**INFORMATION PROVIDED**
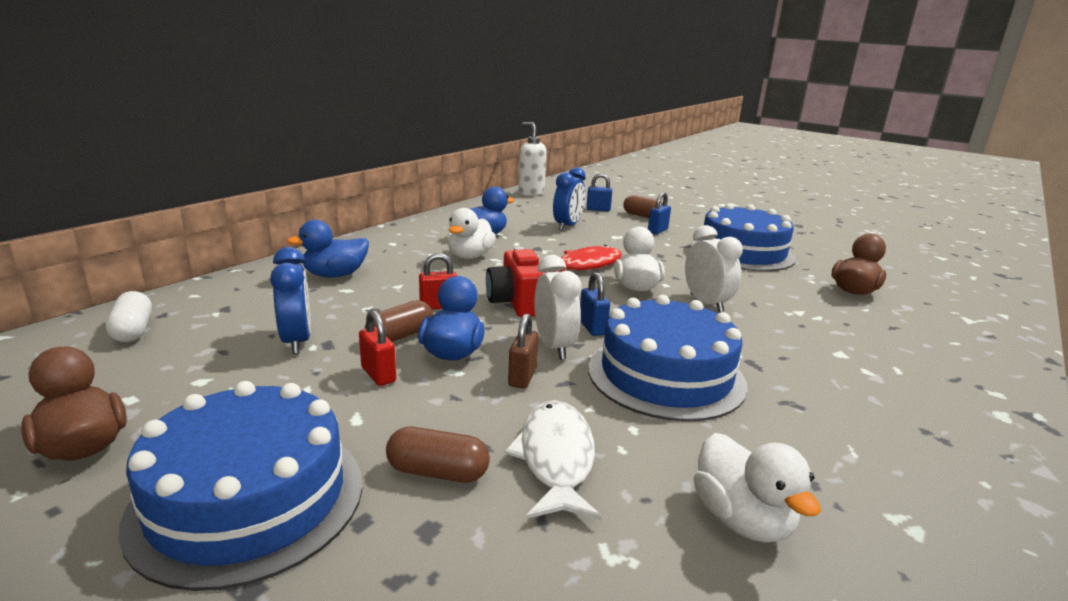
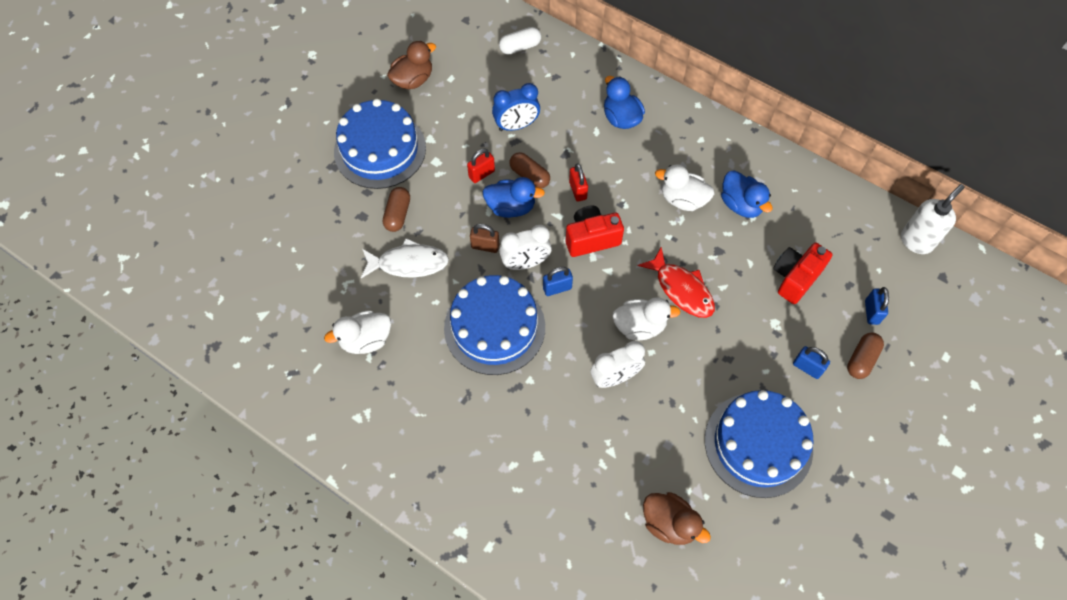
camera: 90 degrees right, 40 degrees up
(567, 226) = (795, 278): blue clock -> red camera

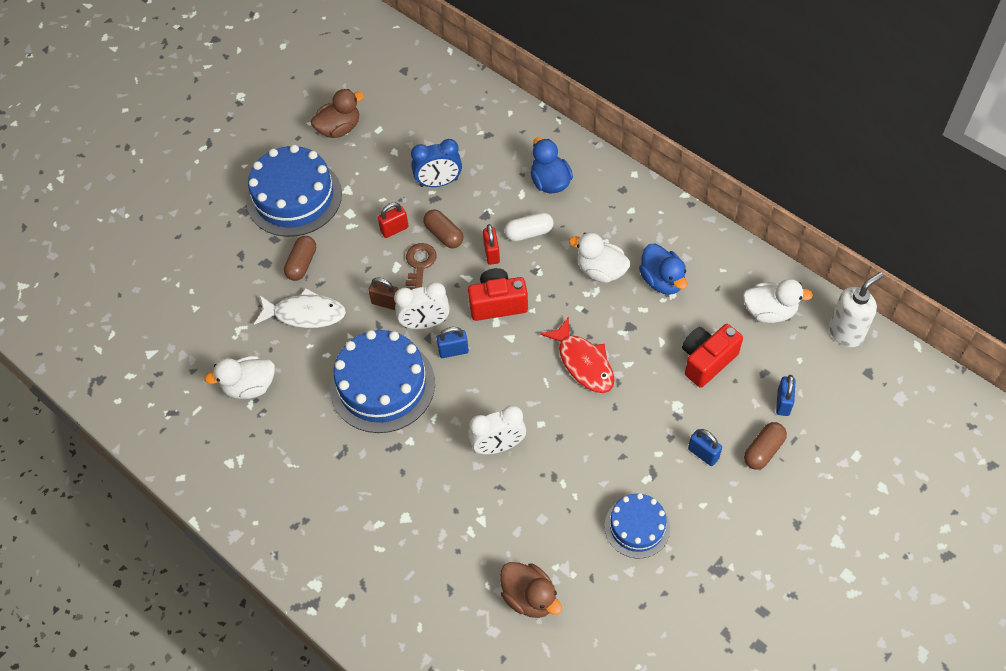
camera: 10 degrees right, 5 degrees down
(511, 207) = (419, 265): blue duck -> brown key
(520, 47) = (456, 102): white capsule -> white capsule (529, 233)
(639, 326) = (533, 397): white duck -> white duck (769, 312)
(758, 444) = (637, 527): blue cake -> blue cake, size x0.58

**WHAT YOU ARE ASKED TO DO**
Return, word for word, every line from the line with "(520, 47) = (456, 102): white" to the final line of the data.

**ANSWER TO THIS PROBLEM**
(520, 47) = (456, 102): white capsule -> white capsule (529, 233)
(639, 326) = (533, 397): white duck -> white duck (769, 312)
(758, 444) = (637, 527): blue cake -> blue cake, size x0.58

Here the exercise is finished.